_TASK BRIEF:_ Find each line in the records below that contains the string "appoggiatura", and copy those lines.

_DATASET ROWS:_
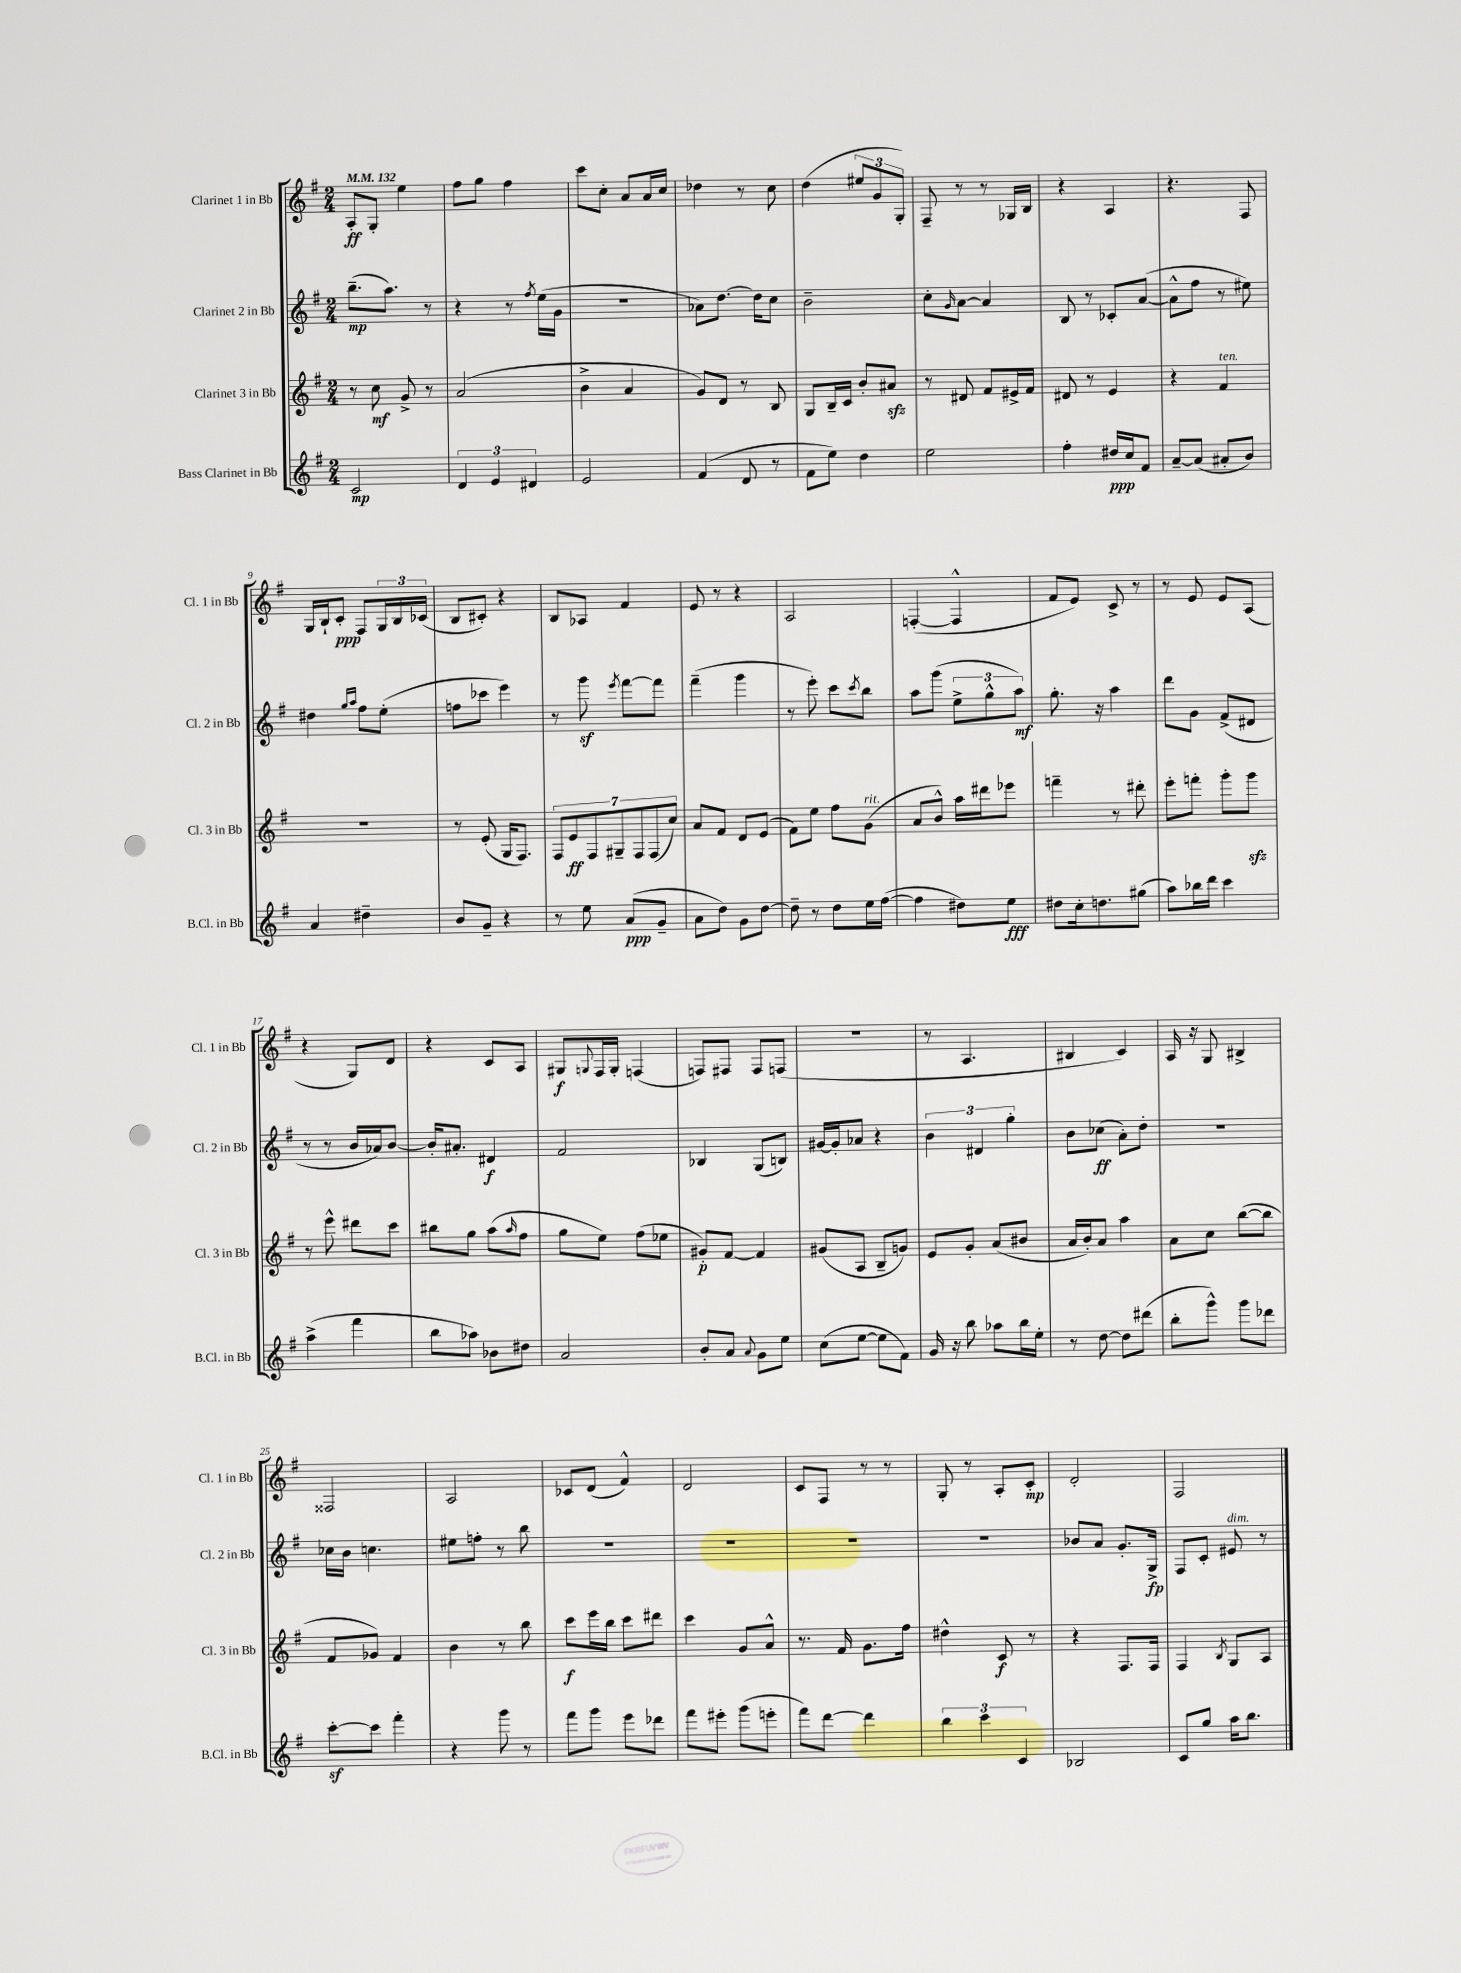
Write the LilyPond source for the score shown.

<<
\new StaffGroup <<
\new Staff = "s0" \with { instrumentName = "Clarinet 1 in Bb" shortInstrumentName = "Cl. 1 in Bb" } {
    \clef treble \key g \major \numericTimeSignature \time 2/4 \tempo 4 = 132
    a8-.\ff g8-. e''4 |
    fis''8 g''8 fis''4 |
    c'''8 c''8-. a'8 a'16 c''16 |
    des''4 r8 c''8 |
    d''4( \tuplet 3/2 { eis''8 g'8 g8-.) } |
    fis8-- r8 r8 ges16 b16 |
    r4 a4 |
    r4. fis8 |
    g16 b16-! c'8-.\ppp fis8 \tuplet 3/2 { g16 b16 ces'16( } |
    b8 cis'8-.) r4 |
    b8 aes8 fis'4 |
    e'8 r8 r4 |
    a2 |
    f4~-.( f4-^ |
    fis'8 e'8) c'8-> r8 |
    r8 e'8 e'8 a8( |
    r4 g8) d'8 |
    r4 c'8 a8 |
    gis8\f \appoggiatura { g8 } fis16 g16-. f4( |
    f8) fis8 fis8 f8( |
    R2 |
    r8 a4. |
    bis4 c'4) |
    a16 r16 g8 bis4-> |
    fisis2 |
    a2 |
    ces'8 d'8( fis'4-^) |
    d'2 |
    c'8 fis8 r8 r8 |
    g8-. r8 a8-. c'8-.\mp |
    d'2-. |
    fis2 \bar "|." |
}
\new Staff = "s1" \with { instrumentName = "Clarinet 2 in Bb" shortInstrumentName = "Cl. 2 in Bb" } {
    \clef treble \key g \major \numericTimeSignature \time 2/4
    b''8.--\mp( a''8.) r8 |
    r4 r8 \acciaccatura { fis''8 } e''16( g'16 |
    r2 |
    aes'8) d''8.~ d''16 c''8 |
    b'2-- |
    c''8-. \grace { g'16 } a'8~ a'4 |
    b8 r8 ces'8-. a'8~( |
    a'8-^ fis''8 r8 eis''8) |
    dis''4 \grace { g''16 a''16 } fis''8 e''8-.( |
    f''8 ces'''8 e'''4) |
    r8 g'''8\sf \acciaccatura { e'''8 } fis'''8~ fis'''8 |
    fis'''4--( g'''4 |
    r8 e'''8-.) c'''8 \acciaccatura { c'''8 } b''8 |
    a''8 g'''8( \tuplet 3/2 { e''8-> g''8-^ a''8\mf) } |
    g''8.-. r16 a''4 |
    d'''8 g'8 fis'8->( dis'8 |
    r8 r8 b'16 aes'16) b'8~ |
    b'16-. ais'8.-. dis'4\f |
    fis'2 |
    bes4 g8( b8) |
    gis'16~ gis'16-. aes'8 r4 |
    \tuplet 3/2 { b'4 dis'4 g''4-. } |
    b'8 ces''8\ff( a'8-.) d''8-. |
    R2 |
    ces''16 b'16 c''4. |
    eis''8 f''8-. r8 b''8 |
    R2 |
    R2 |
    R2 |
    R2 |
    bes'8 a'8 g'8.-. g16->\fp |
    fis8 c'8-. eis'8^\markup { \italic "dim." } r8 \bar "|." |
}
\new Staff = "s2" \with { instrumentName = "Clarinet 3 in Bb" shortInstrumentName = "Cl. 3 in Bb" } {
    \clef treble \key g \major \numericTimeSignature \time 2/4
    r8 c''8\mf g'8-> r8 |
    a'2( |
    b'4-> a'4 |
    g'8) d'8 r8 b8 |
    g8 b16-- c'16 b'8-. ais'8\sfz |
    r8 dis'8 fis'8 eis'16-> fis'16 |
    dis'8 r8 e'4 |
    r4 fis'4^\markup { \italic "ten." } |
    R2 |
    r8 e'8-.( g16 fis8.) |
    \tuplet 7/4 { fis8 e'8\ff fis8 gis8-- fis8 fis8( c''8) } |
    a'8 fis'8 d'8 e'8( |
    fis'8) e''8 fis''8 g'8^\markup { \italic "rit." }( |
    a'8 b'8-^) a''16 dis'''16 ees'''8 |
    f'''4-- r8 dis'''8-. |
    e'''8-. f'''8-. g'''8-. g'''8\sfz |
    r8 e'''8-^ dis'''8 c'''8 |
    bis''8 g''8 a''8( \grace { a''16 } fis''8 |
    g''8 e''8) fis''8( ees''8 |
    gis'8-.\p) fis'8~ fis'4 |
    gis'8( a8 b8-- g'8) |
    e'8 g'8-. a'8( bis'8 |
    a'16 b'16-.) a'8 a''4 |
    a'8 c''8 b''8~( b''8 |
    fis'8 ges'8) fis'4 |
    b'4 r8 b''8 |
    c'''8\f e'''16 b''16 c'''8 dis'''8 |
    c'''4 g'8 a'8-^ |
    r8. fis'16 g'8. fis''16 |
    dis''4-^ c'8\f r8 |
    r4 fis8. fis16 |
    fis4 \acciaccatura { b8 } g8 a8 \bar "|." |
}
\new Staff = "s3" \with { instrumentName = "Bass Clarinet in Bb" shortInstrumentName = "B.Cl. in Bb" } {
    \clef treble \key g \major \numericTimeSignature \time 2/4
    c'2\mp |
    \tuplet 3/2 { d'4 e'4 dis'4 } |
    e'2 |
    fis'4( d'8 r8 |
    fis'8 e''8) d''4 |
    e''2 |
    fis''4-. dis''16\ppp c''16 fis'8 |
    a'8~-- a'8( ais'8-. b'8) |
    a'4 dis''4-- |
    b'8 g'8-- r4 |
    r8 e''8 a'8\ppp( g'8-- |
    a'8 d''8) g'8 d''8~ |
    d''8-- r8 d''8 e''16 fis''16~( |
    fis''4 dis''8) e''8\fff |
    dis''8 c''16-. d''8. gis''8( |
    a''8) bes''16 d'''16 c'''4 |
    a''4->( fis'''4 |
    b''8 aes''8) bes'8 dis''8 |
    a'2 |
    b'8-. a'8 \appoggiatura { a'8 } g'8 e''8 |
    c''8( e''8~ e''8 fis'8) |
    g'16 r16 b''8 aes''8 b''16 e''16-. |
    r8 d''8~ d''8 dis'''8( |
    b''8-. g'''8-^) g'''8 des'''8 |
    c'''8~-.\sf c'''8 fis'''4-. |
    r4 g'''8 r8 |
    fis'''8 g'''8 e'''8 des'''8 |
    fis'''8 eis'''8-. g'''8( e'''8-. |
    fis'''8) d'''8~ d'''4 |
    \tuplet 3/2 { b''4 c'''4 c'4 } |
    bes2 |
    c'8 g''8 a''16 b''8. \bar "|." |
}
>>
>>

_EXERCISE RESULT:_
    gis8\f \appoggiatura { g8 } fis16 g16-. f4( |
    b'8-. a'8 \appoggiatura { a'8 } g'8 e''8 |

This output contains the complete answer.